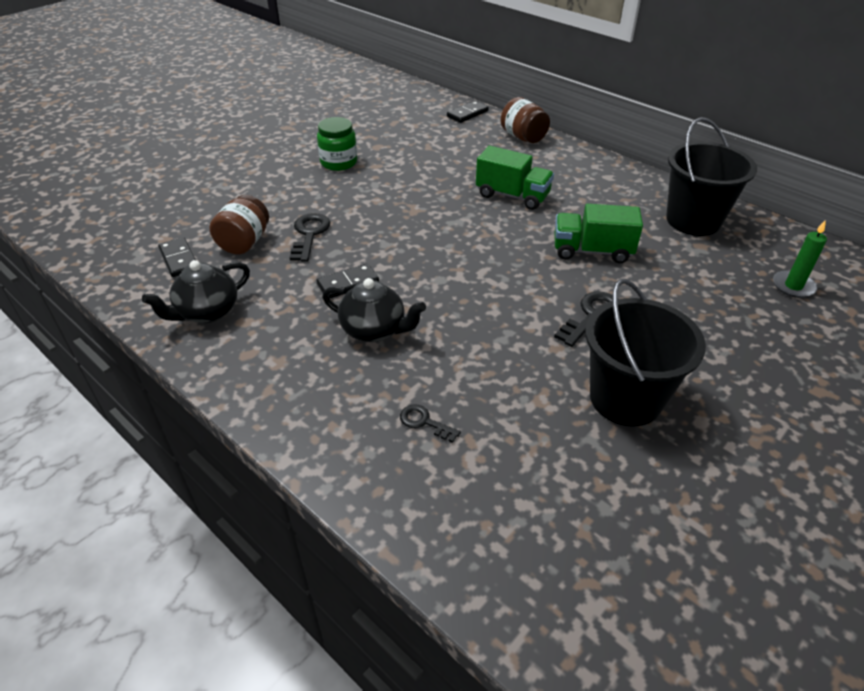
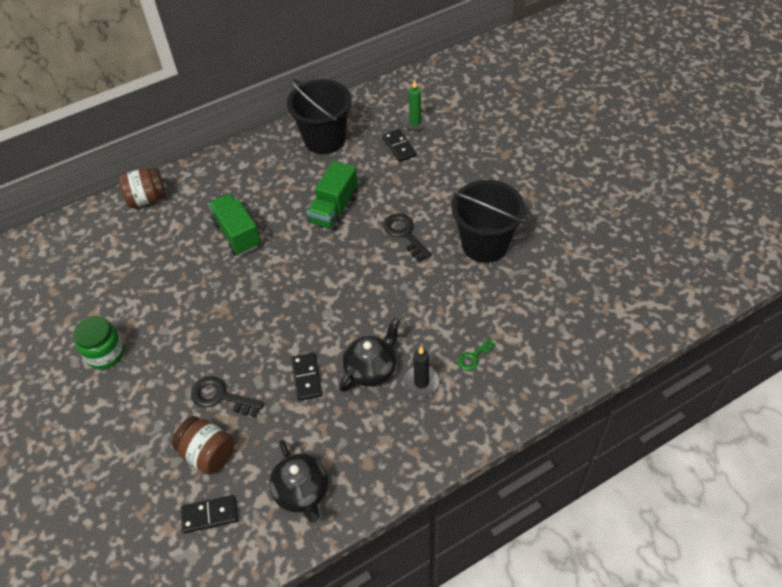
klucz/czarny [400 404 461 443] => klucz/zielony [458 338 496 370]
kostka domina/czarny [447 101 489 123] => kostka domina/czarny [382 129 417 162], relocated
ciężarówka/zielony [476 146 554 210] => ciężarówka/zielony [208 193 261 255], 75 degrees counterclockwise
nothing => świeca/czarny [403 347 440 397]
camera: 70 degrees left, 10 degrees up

### TASK TO CARRY OUT
Copy exactly the lines of the listing above, beginning at the line with "kostka domina/czarny [447" and ending at its final line; write out nothing else.

### TASK SOLUTION
kostka domina/czarny [447 101 489 123] => kostka domina/czarny [382 129 417 162], relocated
ciężarówka/zielony [476 146 554 210] => ciężarówka/zielony [208 193 261 255], 75 degrees counterclockwise
nothing => świeca/czarny [403 347 440 397]
camera: 70 degrees left, 10 degrees up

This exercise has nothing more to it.